(Data records)

──────────────────────────────

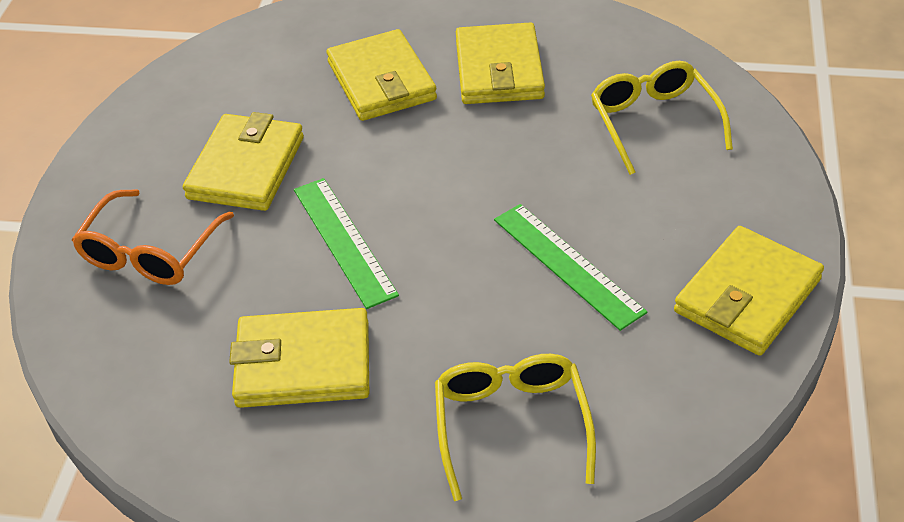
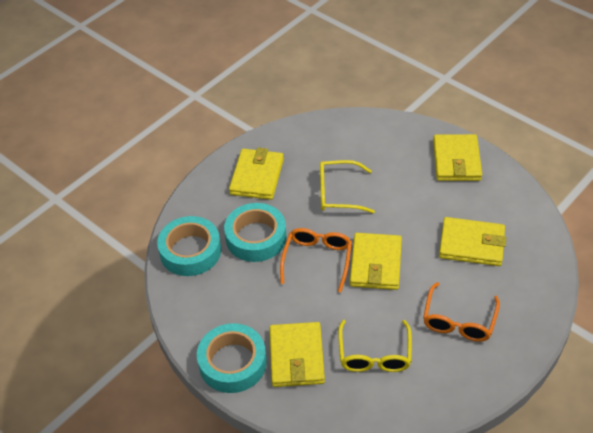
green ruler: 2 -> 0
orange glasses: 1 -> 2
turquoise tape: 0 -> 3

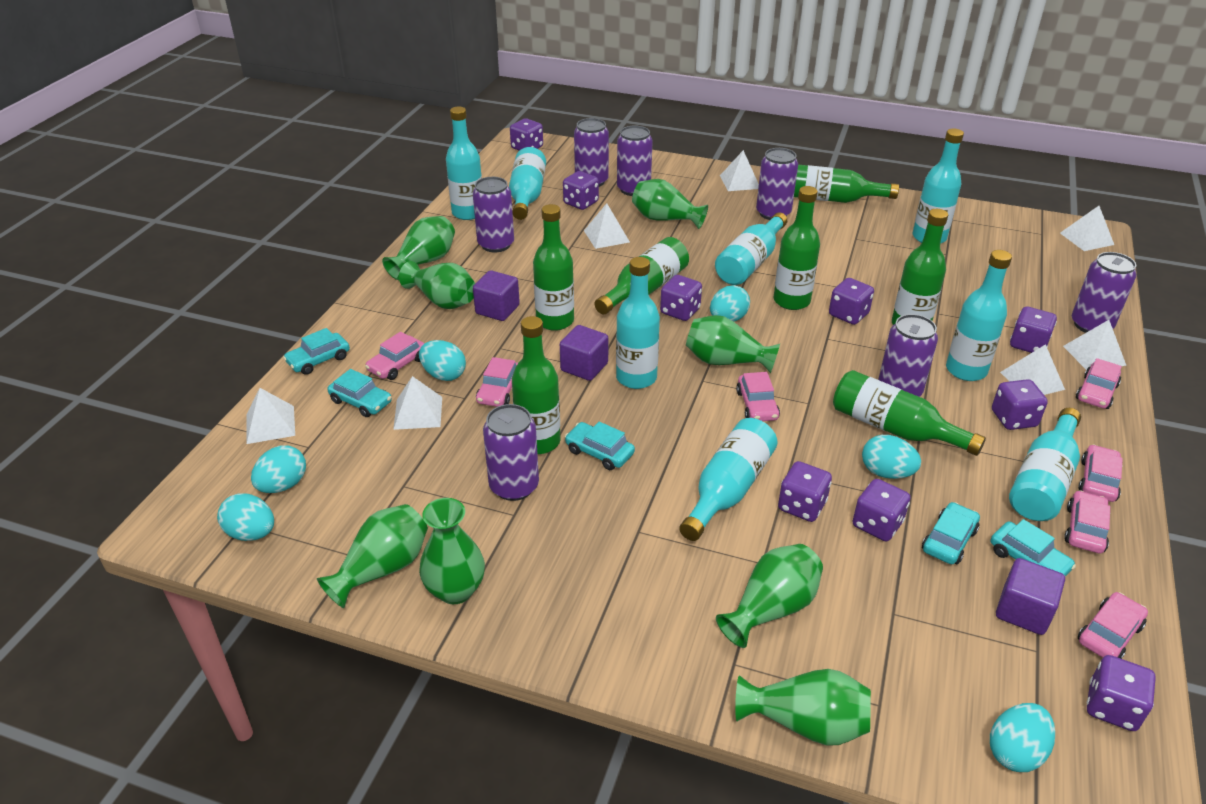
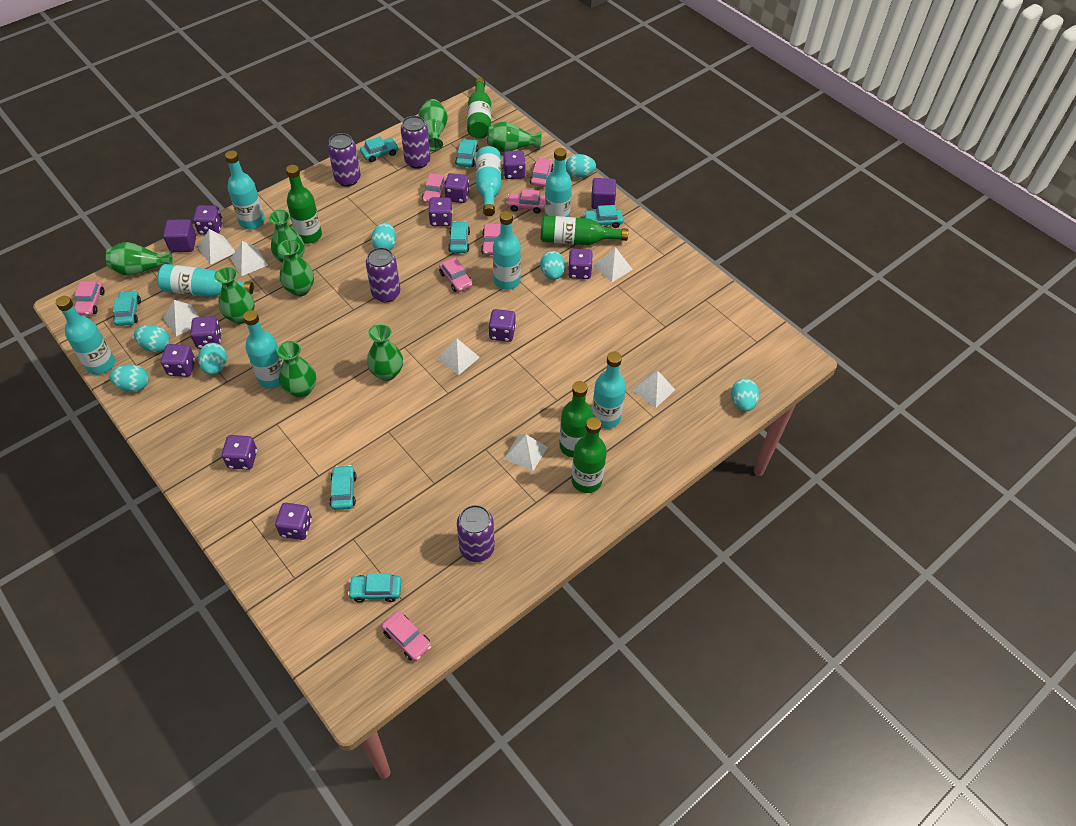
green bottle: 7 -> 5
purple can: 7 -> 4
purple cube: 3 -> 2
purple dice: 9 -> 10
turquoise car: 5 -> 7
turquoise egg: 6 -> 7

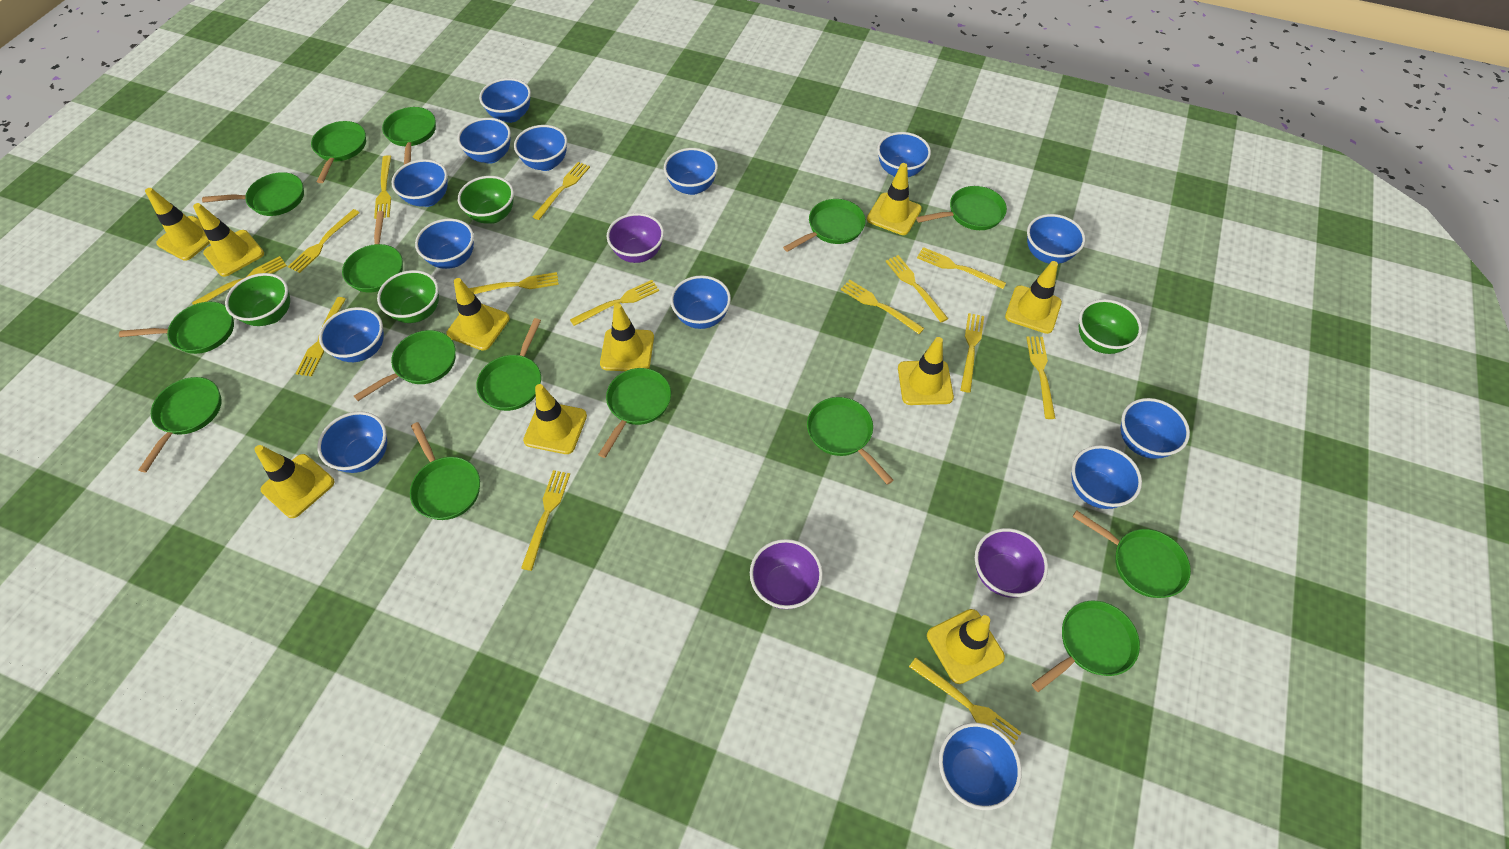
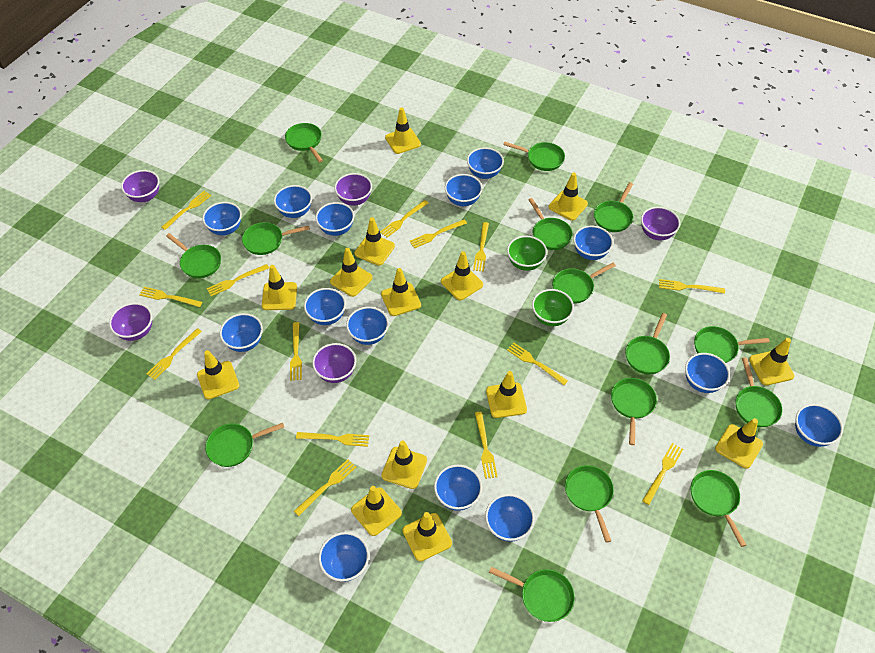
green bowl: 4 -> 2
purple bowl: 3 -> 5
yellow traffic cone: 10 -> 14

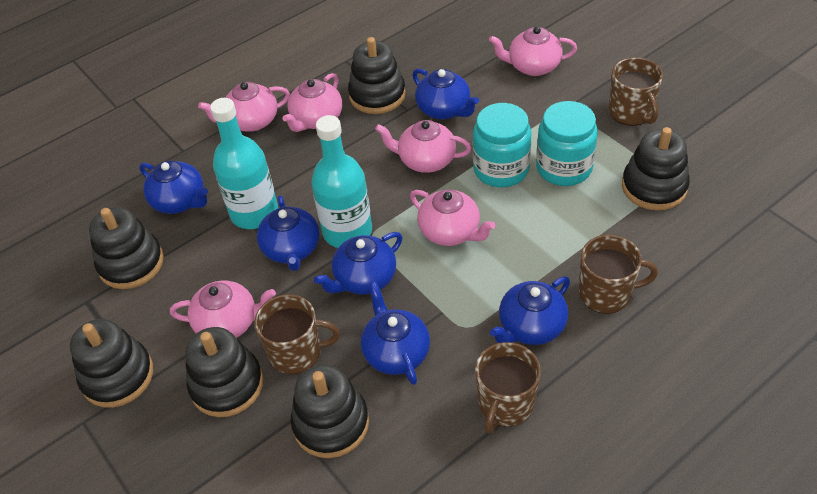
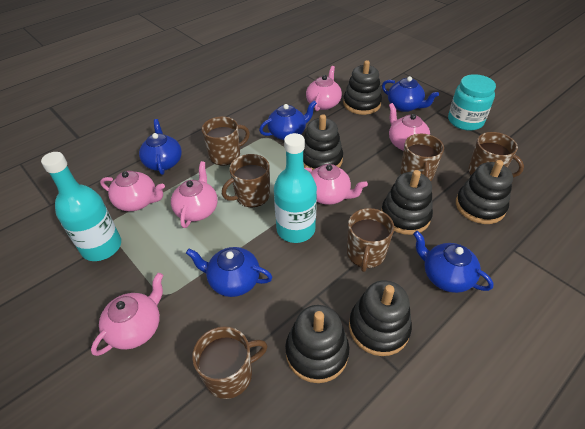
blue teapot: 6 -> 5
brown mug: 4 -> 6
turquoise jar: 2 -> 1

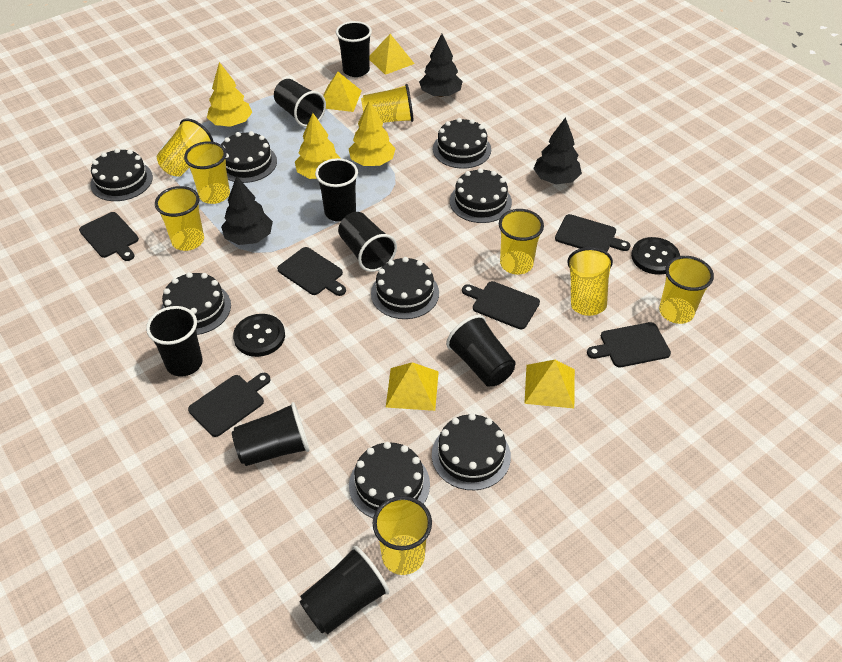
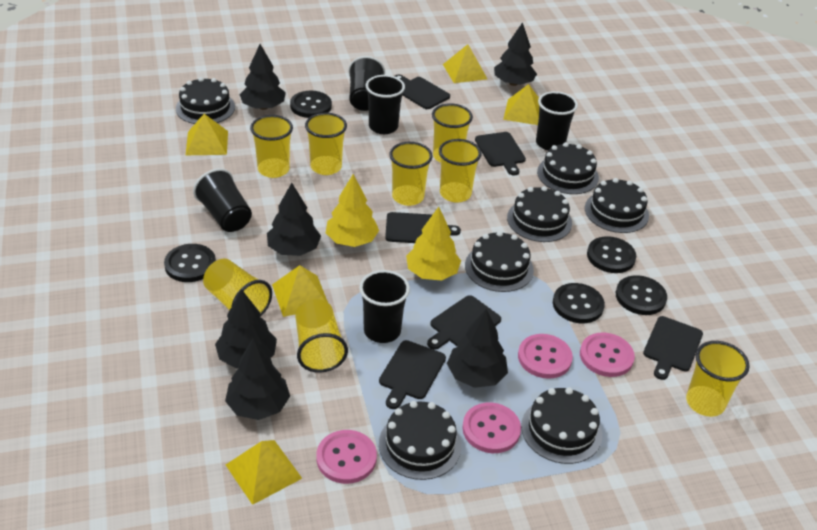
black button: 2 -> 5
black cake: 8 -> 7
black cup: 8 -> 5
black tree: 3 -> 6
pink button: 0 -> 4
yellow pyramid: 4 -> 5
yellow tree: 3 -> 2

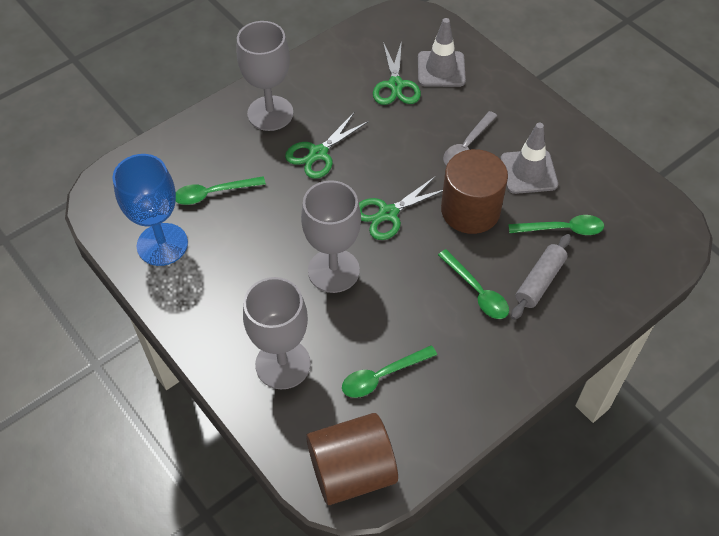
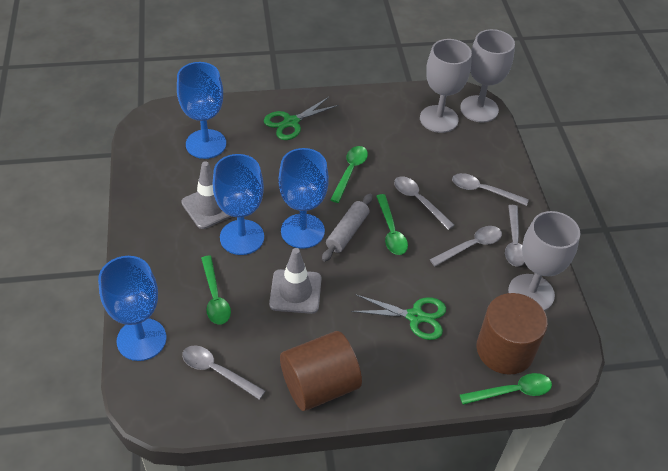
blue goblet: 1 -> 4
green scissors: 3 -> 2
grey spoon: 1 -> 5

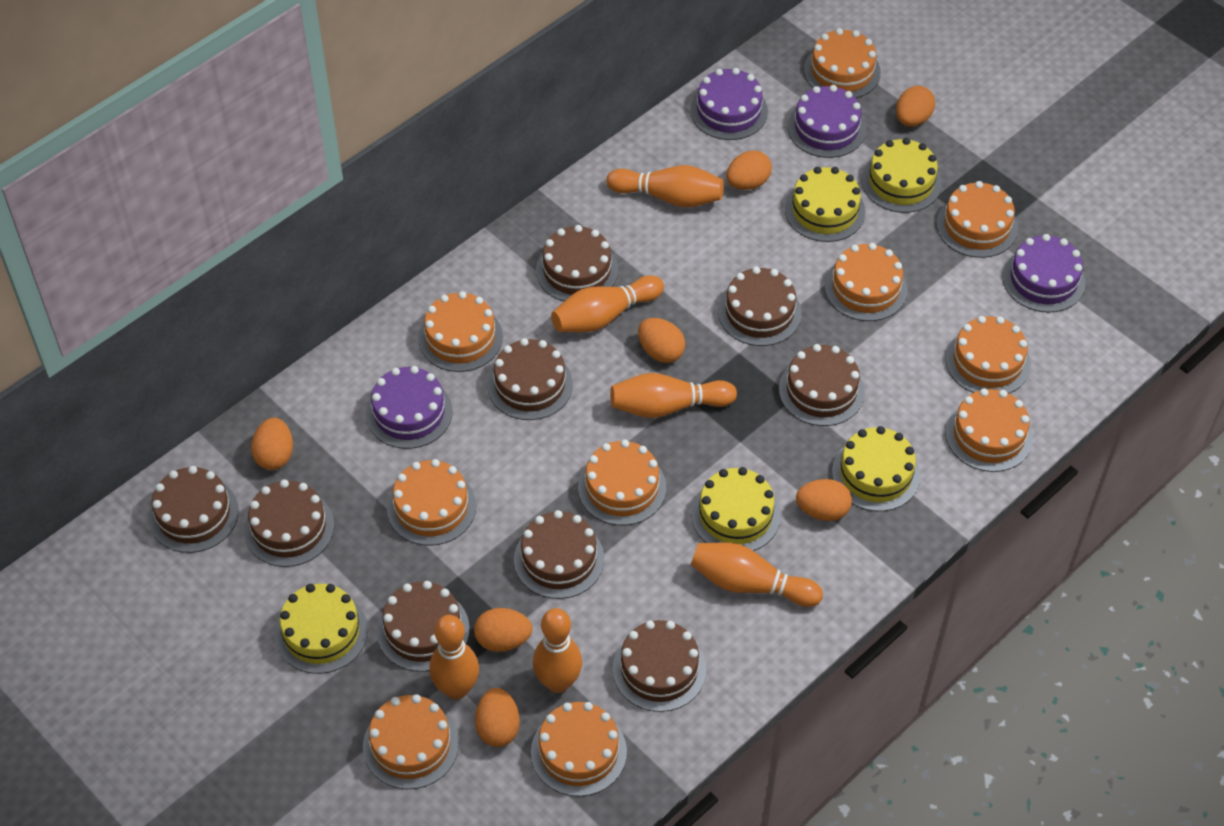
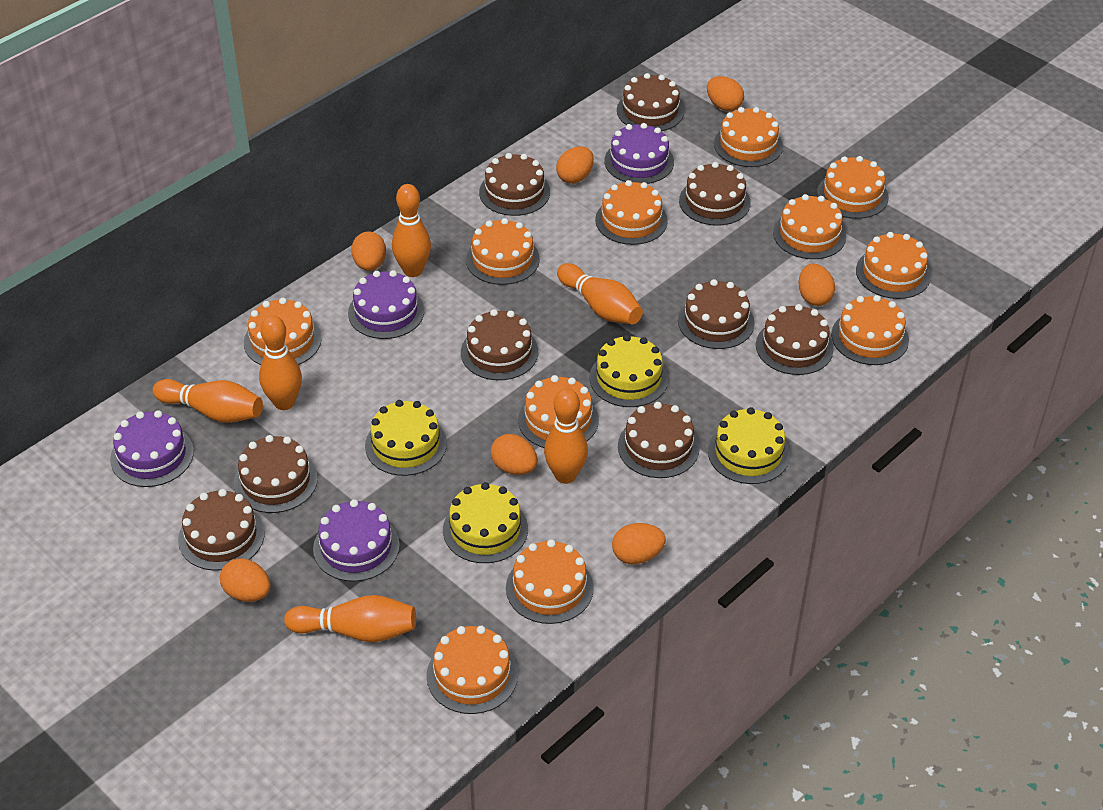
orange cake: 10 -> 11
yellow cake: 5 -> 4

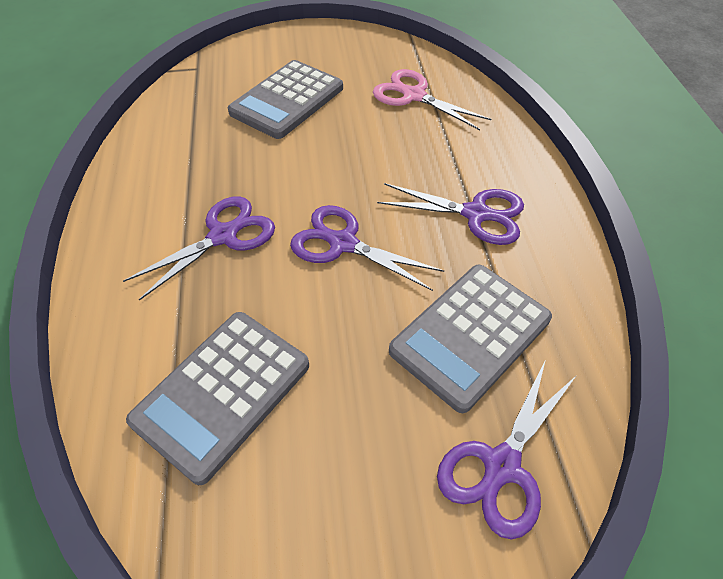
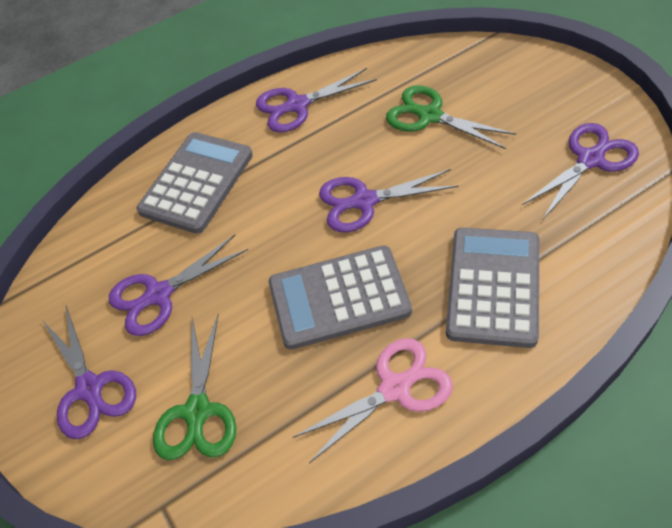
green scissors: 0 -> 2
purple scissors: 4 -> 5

──────────────────────────────

- [Exercise brief]: Could you repeat all of the entries exactly, without any of the images?

- [Completed exercise]:
green ruler: 2 -> 0
orange glasses: 1 -> 2
turquoise tape: 0 -> 3

green bottle: 7 -> 5
purple can: 7 -> 4
purple cube: 3 -> 2
purple dice: 9 -> 10
turquoise car: 5 -> 7
turquoise egg: 6 -> 7

green bowl: 4 -> 2
purple bowl: 3 -> 5
yellow traffic cone: 10 -> 14

blue teapot: 6 -> 5
brown mug: 4 -> 6
turquoise jar: 2 -> 1

black button: 2 -> 5
black cake: 8 -> 7
black cup: 8 -> 5
black tree: 3 -> 6
pink button: 0 -> 4
yellow pyramid: 4 -> 5
yellow tree: 3 -> 2

blue goblet: 1 -> 4
green scissors: 3 -> 2
grey spoon: 1 -> 5

orange cake: 10 -> 11
yellow cake: 5 -> 4

green scissors: 0 -> 2
purple scissors: 4 -> 5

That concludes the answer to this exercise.